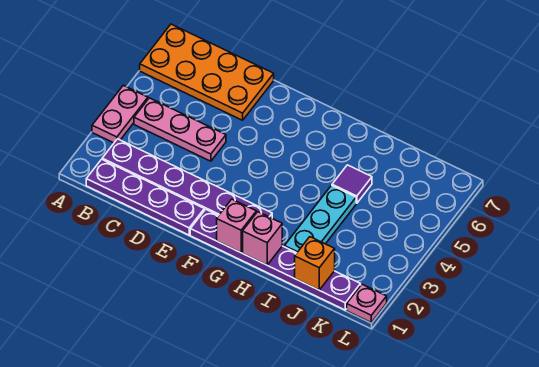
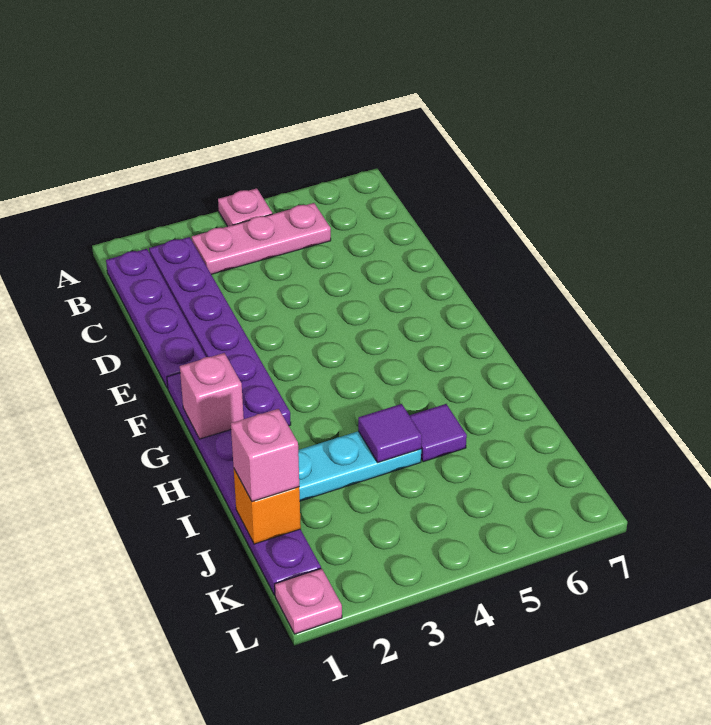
pink 1x2 plate [92,85,148,143] -> pink 1x1 plate [218,188,272,226]
orange 2x4 plate [140,24,274,120] -> none
pink 1x3 plate [134,98,226,161] -> pink 1x3 plate turned to [192,203,331,274]
pink 1x1 brick [243,212,282,265] -> pink 1x1 brick moved to [231,409,299,502]
none -> purple 1x1 tile [358,404,422,463]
+++
* **Directions for this task**
Each line from the line holding "pink 1x3 plate [134,98,226,161]" through the end of the material above is to be printed exactly, both ends included, and no other line is to appear.

* **Answer box**
pink 1x3 plate [134,98,226,161] -> pink 1x3 plate turned to [192,203,331,274]
pink 1x1 brick [243,212,282,265] -> pink 1x1 brick moved to [231,409,299,502]
none -> purple 1x1 tile [358,404,422,463]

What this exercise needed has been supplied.